• **TASK BRIEF**
Please copy out the entries below exactly, beginning with the line that contains "C11: 3.3nF (GND, OUT) -> 4.7nF (GND, OUT)" and ending with the line that contains "R7: none -> 20k (COM, VC)", and include nothing outside that span.

• **THE RECORDS**
-*-

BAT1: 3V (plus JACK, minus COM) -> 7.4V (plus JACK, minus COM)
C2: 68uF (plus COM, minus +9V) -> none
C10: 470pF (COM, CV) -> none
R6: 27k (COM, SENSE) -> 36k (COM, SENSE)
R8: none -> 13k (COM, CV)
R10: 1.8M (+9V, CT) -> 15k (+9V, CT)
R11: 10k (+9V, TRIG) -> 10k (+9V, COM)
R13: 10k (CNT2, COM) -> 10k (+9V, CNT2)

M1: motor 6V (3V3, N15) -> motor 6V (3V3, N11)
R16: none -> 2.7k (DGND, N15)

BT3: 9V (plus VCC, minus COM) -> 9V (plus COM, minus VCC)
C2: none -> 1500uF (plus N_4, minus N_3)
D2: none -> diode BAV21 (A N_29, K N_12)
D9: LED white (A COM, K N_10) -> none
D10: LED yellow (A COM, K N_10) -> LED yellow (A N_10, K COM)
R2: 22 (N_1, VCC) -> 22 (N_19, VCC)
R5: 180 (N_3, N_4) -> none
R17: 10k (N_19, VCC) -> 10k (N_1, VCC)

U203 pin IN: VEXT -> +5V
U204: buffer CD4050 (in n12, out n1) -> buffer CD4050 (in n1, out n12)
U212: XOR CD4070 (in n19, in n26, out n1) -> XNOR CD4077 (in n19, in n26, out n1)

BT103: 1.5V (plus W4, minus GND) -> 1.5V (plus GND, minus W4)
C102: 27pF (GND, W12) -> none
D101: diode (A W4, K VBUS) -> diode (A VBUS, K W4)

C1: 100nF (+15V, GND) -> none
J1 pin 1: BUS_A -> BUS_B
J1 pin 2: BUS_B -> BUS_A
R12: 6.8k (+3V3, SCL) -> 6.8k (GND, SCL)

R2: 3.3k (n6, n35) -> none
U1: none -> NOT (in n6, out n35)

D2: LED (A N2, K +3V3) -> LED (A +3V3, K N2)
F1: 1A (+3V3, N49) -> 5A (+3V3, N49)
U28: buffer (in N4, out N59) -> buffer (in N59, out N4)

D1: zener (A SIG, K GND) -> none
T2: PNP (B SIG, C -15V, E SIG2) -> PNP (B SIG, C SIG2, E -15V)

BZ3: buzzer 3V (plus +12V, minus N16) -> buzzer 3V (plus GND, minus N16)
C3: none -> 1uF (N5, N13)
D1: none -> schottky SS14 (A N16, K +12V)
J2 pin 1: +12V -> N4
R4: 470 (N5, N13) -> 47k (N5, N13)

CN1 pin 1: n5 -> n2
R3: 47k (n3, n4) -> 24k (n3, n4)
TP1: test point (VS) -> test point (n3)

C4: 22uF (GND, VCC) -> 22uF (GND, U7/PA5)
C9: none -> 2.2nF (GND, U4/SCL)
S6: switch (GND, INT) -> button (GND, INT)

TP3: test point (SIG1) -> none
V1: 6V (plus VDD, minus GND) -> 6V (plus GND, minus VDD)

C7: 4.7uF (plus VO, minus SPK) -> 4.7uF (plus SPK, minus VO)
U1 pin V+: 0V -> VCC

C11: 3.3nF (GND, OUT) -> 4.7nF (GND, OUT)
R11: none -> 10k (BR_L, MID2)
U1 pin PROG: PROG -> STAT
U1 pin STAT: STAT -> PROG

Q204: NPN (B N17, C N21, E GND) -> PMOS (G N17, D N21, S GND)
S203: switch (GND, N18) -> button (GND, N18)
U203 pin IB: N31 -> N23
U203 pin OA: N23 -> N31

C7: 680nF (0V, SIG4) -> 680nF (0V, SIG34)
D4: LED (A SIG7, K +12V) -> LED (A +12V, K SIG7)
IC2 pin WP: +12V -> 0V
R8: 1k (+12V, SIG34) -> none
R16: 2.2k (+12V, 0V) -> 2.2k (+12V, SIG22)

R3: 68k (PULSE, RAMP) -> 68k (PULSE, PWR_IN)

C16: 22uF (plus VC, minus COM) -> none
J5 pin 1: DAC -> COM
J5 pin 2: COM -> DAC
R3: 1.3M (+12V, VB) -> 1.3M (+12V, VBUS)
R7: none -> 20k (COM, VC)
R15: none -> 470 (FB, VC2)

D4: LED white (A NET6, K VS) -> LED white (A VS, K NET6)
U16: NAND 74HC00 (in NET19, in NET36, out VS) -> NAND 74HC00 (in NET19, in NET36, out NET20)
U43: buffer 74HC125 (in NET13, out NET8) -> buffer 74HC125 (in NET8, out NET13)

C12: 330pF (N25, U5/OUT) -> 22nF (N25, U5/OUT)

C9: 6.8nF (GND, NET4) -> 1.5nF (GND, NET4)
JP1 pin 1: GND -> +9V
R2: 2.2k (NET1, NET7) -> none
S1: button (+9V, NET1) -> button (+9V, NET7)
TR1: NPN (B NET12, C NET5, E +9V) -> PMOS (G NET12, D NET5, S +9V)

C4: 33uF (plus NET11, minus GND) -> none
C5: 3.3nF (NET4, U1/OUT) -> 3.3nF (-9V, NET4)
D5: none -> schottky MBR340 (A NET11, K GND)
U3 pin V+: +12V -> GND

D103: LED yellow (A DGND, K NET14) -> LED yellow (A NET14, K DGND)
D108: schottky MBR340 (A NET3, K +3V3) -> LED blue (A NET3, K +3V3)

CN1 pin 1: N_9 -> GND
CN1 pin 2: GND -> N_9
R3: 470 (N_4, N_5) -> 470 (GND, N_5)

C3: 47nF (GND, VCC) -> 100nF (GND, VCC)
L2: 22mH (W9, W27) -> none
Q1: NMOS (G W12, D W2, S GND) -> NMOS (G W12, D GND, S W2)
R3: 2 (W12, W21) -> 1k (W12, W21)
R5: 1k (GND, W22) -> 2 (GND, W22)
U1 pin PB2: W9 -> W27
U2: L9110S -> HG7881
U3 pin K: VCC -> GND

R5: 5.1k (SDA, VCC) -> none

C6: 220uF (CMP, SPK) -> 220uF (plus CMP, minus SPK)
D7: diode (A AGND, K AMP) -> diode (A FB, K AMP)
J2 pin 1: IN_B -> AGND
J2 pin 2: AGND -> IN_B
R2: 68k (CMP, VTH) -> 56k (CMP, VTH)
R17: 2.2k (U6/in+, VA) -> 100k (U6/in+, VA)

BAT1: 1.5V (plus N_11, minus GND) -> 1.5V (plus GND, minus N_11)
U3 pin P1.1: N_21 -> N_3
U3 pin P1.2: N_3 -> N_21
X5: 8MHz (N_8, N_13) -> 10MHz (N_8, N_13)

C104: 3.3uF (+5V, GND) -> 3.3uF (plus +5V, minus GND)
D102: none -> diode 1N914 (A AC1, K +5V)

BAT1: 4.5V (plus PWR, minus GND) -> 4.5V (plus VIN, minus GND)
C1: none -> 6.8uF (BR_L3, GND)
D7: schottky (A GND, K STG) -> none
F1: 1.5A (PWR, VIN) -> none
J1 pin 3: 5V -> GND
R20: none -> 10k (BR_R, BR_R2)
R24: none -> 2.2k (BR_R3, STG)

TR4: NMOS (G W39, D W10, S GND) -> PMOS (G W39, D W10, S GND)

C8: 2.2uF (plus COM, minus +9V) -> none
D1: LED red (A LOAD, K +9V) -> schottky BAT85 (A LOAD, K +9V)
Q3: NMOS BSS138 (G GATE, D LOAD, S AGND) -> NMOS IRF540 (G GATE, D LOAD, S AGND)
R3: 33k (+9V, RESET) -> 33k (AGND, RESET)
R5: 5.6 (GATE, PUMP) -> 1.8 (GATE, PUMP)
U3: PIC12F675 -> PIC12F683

-*-

• **RESPONSE**
C11: 3.3nF (GND, OUT) -> 4.7nF (GND, OUT)
R11: none -> 10k (BR_L, MID2)
U1 pin PROG: PROG -> STAT
U1 pin STAT: STAT -> PROG

Q204: NPN (B N17, C N21, E GND) -> PMOS (G N17, D N21, S GND)
S203: switch (GND, N18) -> button (GND, N18)
U203 pin IB: N31 -> N23
U203 pin OA: N23 -> N31

C7: 680nF (0V, SIG4) -> 680nF (0V, SIG34)
D4: LED (A SIG7, K +12V) -> LED (A +12V, K SIG7)
IC2 pin WP: +12V -> 0V
R8: 1k (+12V, SIG34) -> none
R16: 2.2k (+12V, 0V) -> 2.2k (+12V, SIG22)

R3: 68k (PULSE, RAMP) -> 68k (PULSE, PWR_IN)

C16: 22uF (plus VC, minus COM) -> none
J5 pin 1: DAC -> COM
J5 pin 2: COM -> DAC
R3: 1.3M (+12V, VB) -> 1.3M (+12V, VBUS)
R7: none -> 20k (COM, VC)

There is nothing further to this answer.